The listing below is to be output in its exact form.
★ ★ ★
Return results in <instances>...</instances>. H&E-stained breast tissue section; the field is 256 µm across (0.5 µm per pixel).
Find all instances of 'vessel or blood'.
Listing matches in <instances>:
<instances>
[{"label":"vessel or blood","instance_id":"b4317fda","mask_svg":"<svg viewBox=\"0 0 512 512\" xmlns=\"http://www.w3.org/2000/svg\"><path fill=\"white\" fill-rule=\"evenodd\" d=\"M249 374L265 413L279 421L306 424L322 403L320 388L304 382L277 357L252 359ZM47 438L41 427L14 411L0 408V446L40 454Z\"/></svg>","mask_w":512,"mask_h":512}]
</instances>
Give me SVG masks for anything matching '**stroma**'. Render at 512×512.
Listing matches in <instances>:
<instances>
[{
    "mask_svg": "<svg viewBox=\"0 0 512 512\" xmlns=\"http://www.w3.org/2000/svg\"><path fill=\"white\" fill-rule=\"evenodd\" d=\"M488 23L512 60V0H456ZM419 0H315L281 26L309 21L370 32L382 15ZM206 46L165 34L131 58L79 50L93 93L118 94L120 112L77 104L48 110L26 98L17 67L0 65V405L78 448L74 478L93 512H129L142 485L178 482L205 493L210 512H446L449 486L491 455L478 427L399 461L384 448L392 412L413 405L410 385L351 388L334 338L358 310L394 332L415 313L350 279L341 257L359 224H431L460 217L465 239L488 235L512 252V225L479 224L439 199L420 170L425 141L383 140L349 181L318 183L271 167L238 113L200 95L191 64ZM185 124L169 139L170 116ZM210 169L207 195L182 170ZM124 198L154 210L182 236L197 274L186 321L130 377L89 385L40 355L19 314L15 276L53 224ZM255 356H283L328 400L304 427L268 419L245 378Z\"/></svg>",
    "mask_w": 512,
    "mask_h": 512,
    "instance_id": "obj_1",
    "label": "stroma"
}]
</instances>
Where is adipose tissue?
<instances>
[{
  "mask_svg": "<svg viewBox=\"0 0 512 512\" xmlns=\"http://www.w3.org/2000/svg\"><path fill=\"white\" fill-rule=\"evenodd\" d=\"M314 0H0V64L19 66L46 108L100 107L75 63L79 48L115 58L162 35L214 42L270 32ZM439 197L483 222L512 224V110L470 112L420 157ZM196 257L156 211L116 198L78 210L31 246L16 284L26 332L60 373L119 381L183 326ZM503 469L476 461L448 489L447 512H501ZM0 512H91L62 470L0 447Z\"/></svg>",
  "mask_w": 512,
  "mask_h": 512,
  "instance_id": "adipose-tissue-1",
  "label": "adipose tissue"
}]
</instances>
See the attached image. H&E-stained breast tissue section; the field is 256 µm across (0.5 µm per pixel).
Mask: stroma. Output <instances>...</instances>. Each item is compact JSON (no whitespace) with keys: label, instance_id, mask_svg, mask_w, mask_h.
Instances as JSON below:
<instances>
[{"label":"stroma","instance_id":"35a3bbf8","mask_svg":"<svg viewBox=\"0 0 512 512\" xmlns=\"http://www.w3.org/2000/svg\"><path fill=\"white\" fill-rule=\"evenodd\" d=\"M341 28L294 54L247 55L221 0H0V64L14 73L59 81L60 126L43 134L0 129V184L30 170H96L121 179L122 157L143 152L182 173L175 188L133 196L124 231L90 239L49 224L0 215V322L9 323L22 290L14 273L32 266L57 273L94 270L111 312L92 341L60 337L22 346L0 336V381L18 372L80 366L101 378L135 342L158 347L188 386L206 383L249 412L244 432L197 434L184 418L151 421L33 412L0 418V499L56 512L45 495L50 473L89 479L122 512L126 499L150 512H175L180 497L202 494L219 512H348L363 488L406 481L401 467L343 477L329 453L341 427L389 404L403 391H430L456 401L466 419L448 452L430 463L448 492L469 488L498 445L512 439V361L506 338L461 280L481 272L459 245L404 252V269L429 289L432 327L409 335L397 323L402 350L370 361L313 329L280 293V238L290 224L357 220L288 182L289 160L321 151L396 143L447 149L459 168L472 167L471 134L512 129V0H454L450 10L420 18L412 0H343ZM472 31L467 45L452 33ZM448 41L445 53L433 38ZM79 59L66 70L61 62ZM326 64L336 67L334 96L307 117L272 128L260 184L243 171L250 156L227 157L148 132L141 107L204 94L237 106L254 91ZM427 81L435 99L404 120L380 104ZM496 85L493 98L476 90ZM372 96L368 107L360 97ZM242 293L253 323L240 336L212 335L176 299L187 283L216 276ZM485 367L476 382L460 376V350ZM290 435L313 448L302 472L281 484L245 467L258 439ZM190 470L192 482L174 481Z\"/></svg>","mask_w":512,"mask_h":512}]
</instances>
★ ★ ★
= THE COMPLETED TASK =
Return results in <instances>...</instances>. H&E-stained breast tissue section; the field is 256 µm across (0.5 µm per pixel).
Find all instances of 'vessel or blood'.
Listing matches in <instances>:
<instances>
[{"label":"vessel or blood","instance_id":"b4317fda","mask_svg":"<svg viewBox=\"0 0 512 512\" xmlns=\"http://www.w3.org/2000/svg\"><path fill=\"white\" fill-rule=\"evenodd\" d=\"M249 374L265 413L279 421L306 424L322 403L320 388L304 382L277 357L252 359ZM47 438L41 427L14 411L0 408V446L40 454Z\"/></svg>","mask_w":512,"mask_h":512}]
</instances>
Give me SVG masks for anything matching '**stroma**'. Render at 512×512.
Listing matches in <instances>:
<instances>
[{
    "mask_svg": "<svg viewBox=\"0 0 512 512\" xmlns=\"http://www.w3.org/2000/svg\"><path fill=\"white\" fill-rule=\"evenodd\" d=\"M488 23L512 60V0H456ZM419 0H315L281 26L309 21L370 32L382 15ZM206 46L165 34L131 58L79 50L93 93L118 94L120 112L77 104L48 110L26 98L17 67L0 65V405L78 448L74 478L93 512H129L142 485L178 482L205 493L210 512H446L449 486L491 455L478 427L399 461L384 448L392 412L413 405L410 385L351 388L334 338L358 310L394 332L415 313L350 279L341 257L359 224H431L460 217L465 239L488 235L512 252V225L479 224L439 199L420 170L425 141L383 140L349 181L318 183L271 167L238 113L200 95L191 64ZM185 124L169 139L170 116ZM210 169L207 195L182 170ZM124 198L154 210L182 236L197 274L186 321L130 377L89 385L40 355L19 314L15 276L53 224ZM255 356H283L328 400L304 427L268 419L245 378Z\"/></svg>",
    "mask_w": 512,
    "mask_h": 512,
    "instance_id": "obj_1",
    "label": "stroma"
}]
</instances>
Where is adipose tissue?
<instances>
[{
  "mask_svg": "<svg viewBox=\"0 0 512 512\" xmlns=\"http://www.w3.org/2000/svg\"><path fill=\"white\" fill-rule=\"evenodd\" d=\"M314 0H0V64L19 66L46 108L100 107L75 63L79 48L115 58L162 35L214 42L270 32ZM439 197L483 222L512 224V110L470 112L420 157ZM196 257L156 211L116 198L78 210L31 246L16 284L26 332L60 373L119 381L183 326ZM503 469L476 461L448 489L447 512H501ZM0 512H91L62 470L0 447Z\"/></svg>",
  "mask_w": 512,
  "mask_h": 512,
  "instance_id": "adipose-tissue-1",
  "label": "adipose tissue"
}]
</instances>
See the attached image. H&E-stained breast tissue section; the field is 256 µm across (0.5 µm per pixel).
Mask: stroma. Output <instances>...</instances>. Each item is compact JSON (no whitespace) with keys: label, instance_id, mask_svg, mask_w, mask_h.
Instances as JSON below:
<instances>
[{"label":"stroma","instance_id":"35a3bbf8","mask_svg":"<svg viewBox=\"0 0 512 512\" xmlns=\"http://www.w3.org/2000/svg\"><path fill=\"white\" fill-rule=\"evenodd\" d=\"M341 28L294 54L247 55L221 0H0V64L14 73L59 81L60 126L43 134L0 129V184L30 170H96L121 179L122 157L143 152L182 173L175 188L133 196L124 231L90 239L49 224L0 215V322L9 323L22 290L14 273L32 266L57 273L94 270L111 312L92 341L60 337L22 346L0 336V381L18 372L80 366L101 378L135 342L158 347L188 386L206 383L249 412L244 432L197 434L184 418L151 421L33 412L0 418V499L56 512L45 495L50 473L89 479L122 512L126 499L150 512H175L180 497L202 494L219 512H348L363 488L406 481L401 467L343 477L329 453L341 427L389 404L403 391H430L456 401L466 419L448 452L430 463L448 492L469 488L498 445L512 439V361L506 338L461 280L481 272L459 245L404 252V269L429 289L432 327L409 335L397 323L402 350L370 361L313 329L280 293V238L290 224L357 220L288 182L289 160L321 151L396 143L447 149L459 168L472 167L471 134L512 129V0H454L450 10L420 18L412 0H343ZM472 31L467 45L452 33ZM448 41L445 53L433 38ZM79 59L66 70L61 62ZM326 64L336 67L334 96L307 117L272 128L260 184L243 171L250 156L227 157L148 132L141 107L204 94L237 106L254 91ZM427 81L435 99L404 120L380 104ZM496 85L493 98L476 90ZM372 96L368 107L360 97ZM242 293L253 323L240 336L212 335L176 299L187 283L216 276ZM485 367L476 382L460 376V350ZM290 435L313 448L302 472L281 484L245 467L258 439ZM190 470L192 482L174 481Z\"/></svg>","mask_w":512,"mask_h":512}]
</instances>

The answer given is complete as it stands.